> _Action item_
Starting with the opening line of the entries below, transcribe each line exactly up to and including the one that has "red brick G1:G2"; pictures are not copied.

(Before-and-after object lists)
....................

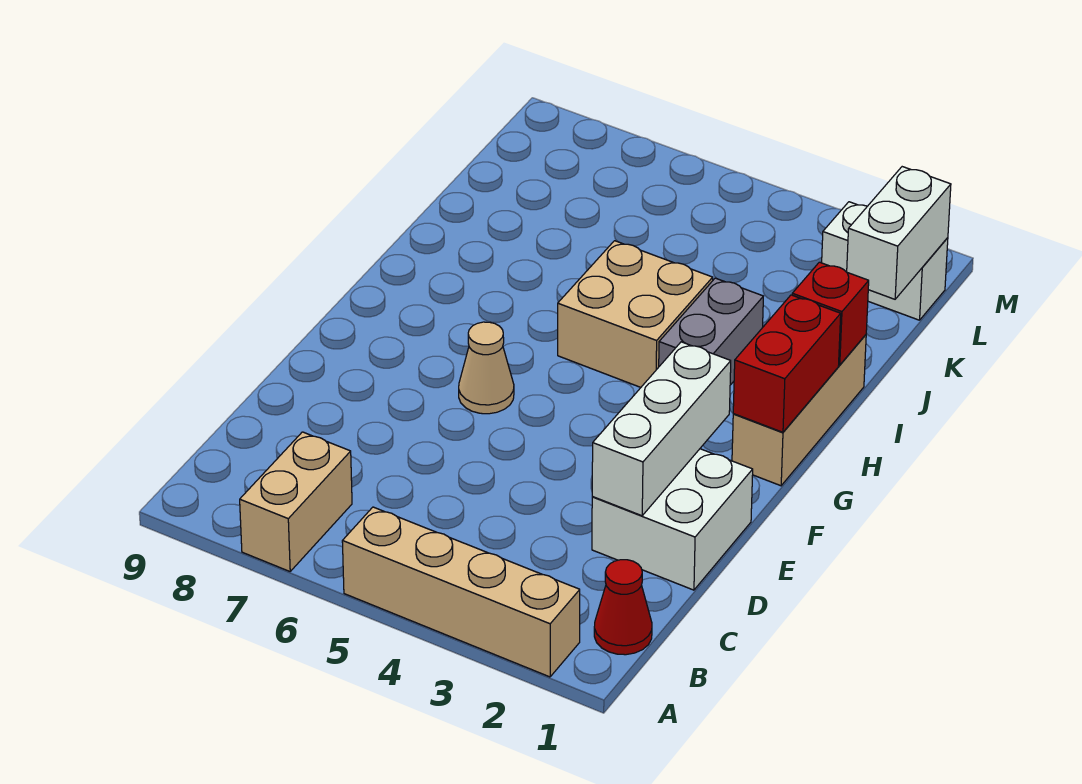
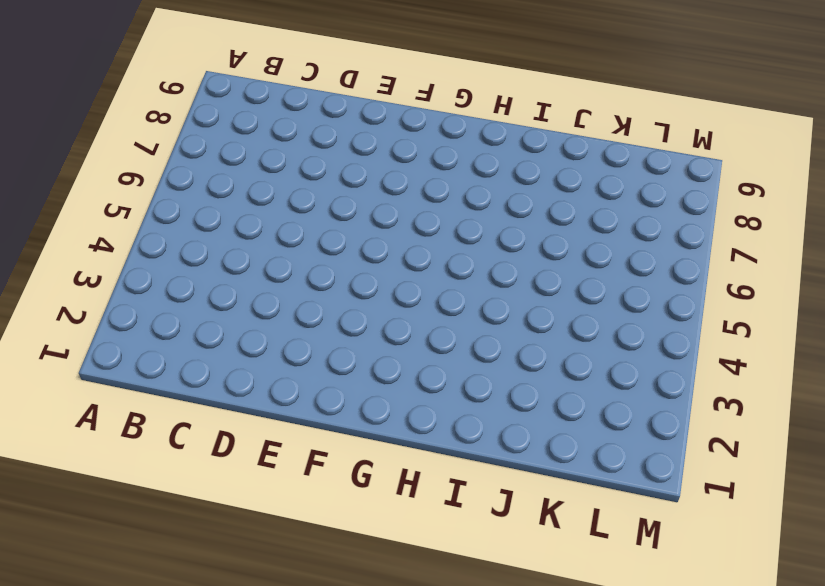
none -> tan brick A2:A5 level 1
none -> tan brick A7:B7 level 1
none -> red cone B1 level 1

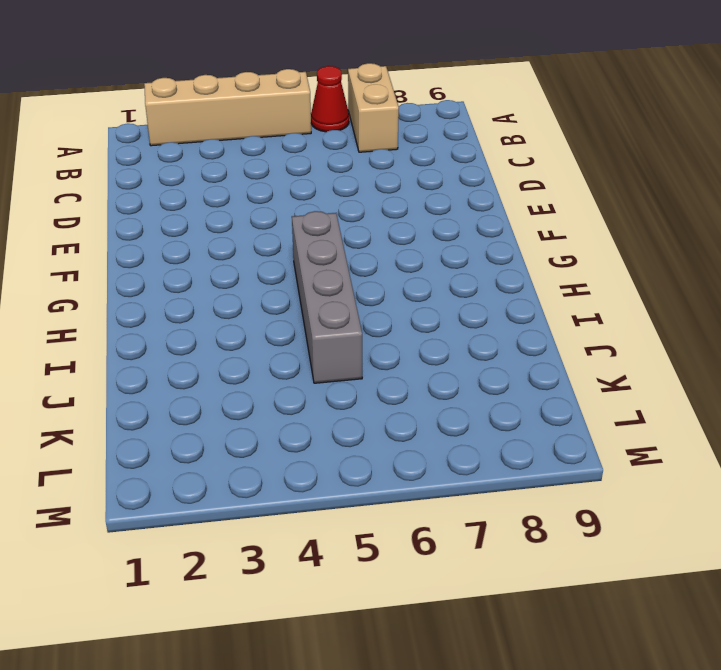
red cone A6 level 1 -> red cone B1 level 1
grey brick G5:J5 level 1 -> tan brick H4:I5 level 1
none -> white brick D1:E2 level 1
none -> tan cone F6 level 1
none -> tan brick G1:I1 level 1

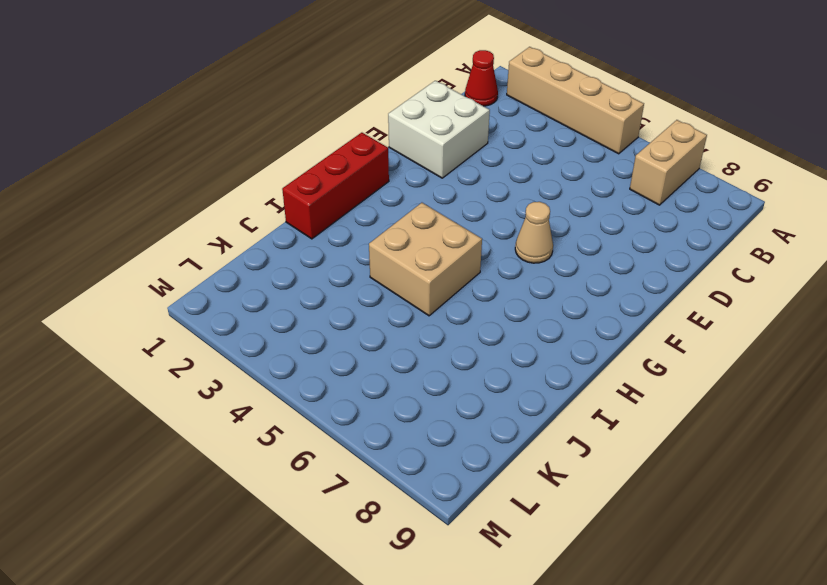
red brick G1:I1 level 1 -> tan brick G1:I1 level 1
none -> grey brick H3:I3 level 1
none -> white brick L1:L2 level 1
none -> white brick D2:F2 level 2

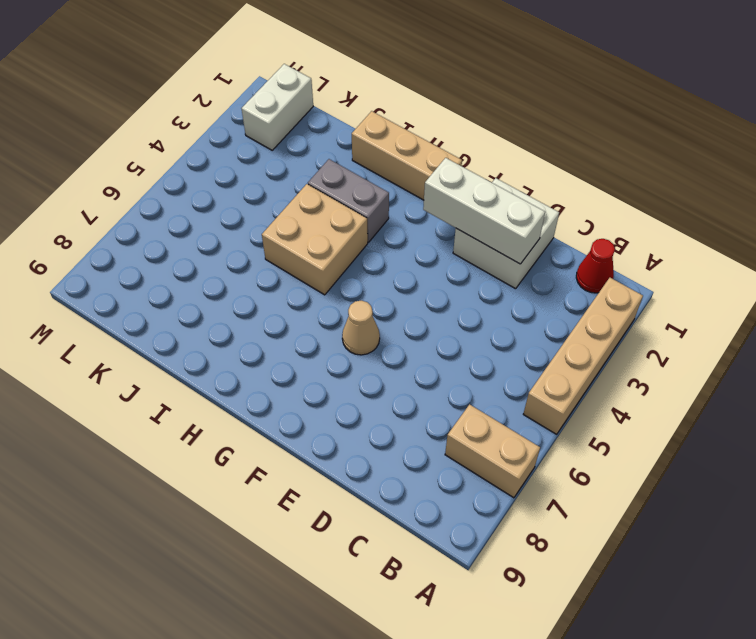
none -> red brick G1:H1 level 2
none -> red brick I1 level 2
none -> white brick K1:L1 level 2

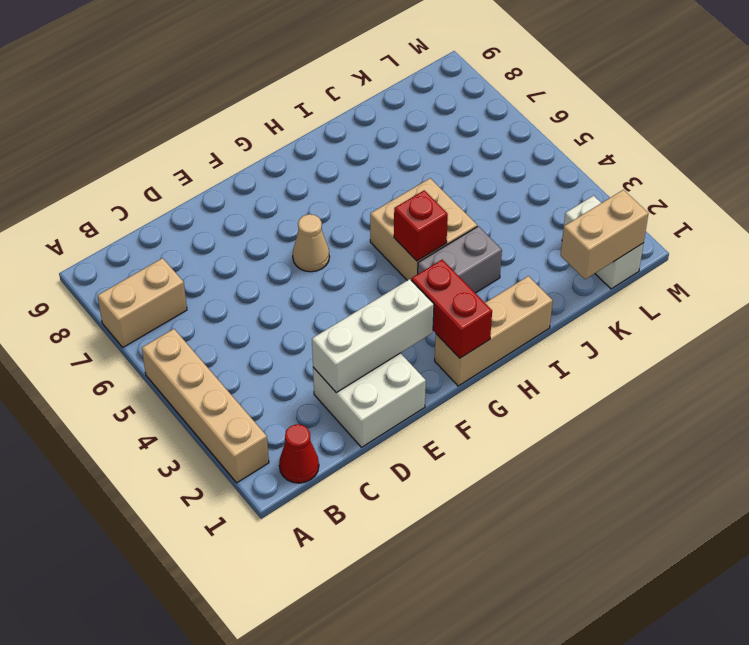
red brick G1:G2 level 2 -> red brick G1:H1 level 2
red brick H4 level 2 -> red brick I1 level 2
tan brick K1:L1 level 2 -> white brick K1:L1 level 2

....................

> _Solution for this task_
none -> tan brick A2:A5 level 1
none -> tan brick A7:B7 level 1
none -> red cone B1 level 1

red cone A6 level 1 -> red cone B1 level 1
grey brick G5:J5 level 1 -> tan brick H4:I5 level 1
none -> white brick D1:E2 level 1
none -> tan cone F6 level 1
none -> tan brick G1:I1 level 1

red brick G1:I1 level 1 -> tan brick G1:I1 level 1
none -> grey brick H3:I3 level 1
none -> white brick L1:L2 level 1
none -> white brick D2:F2 level 2

none -> red brick G1:H1 level 2
none -> red brick I1 level 2
none -> white brick K1:L1 level 2

red brick G1:G2 level 2 -> red brick G1:H1 level 2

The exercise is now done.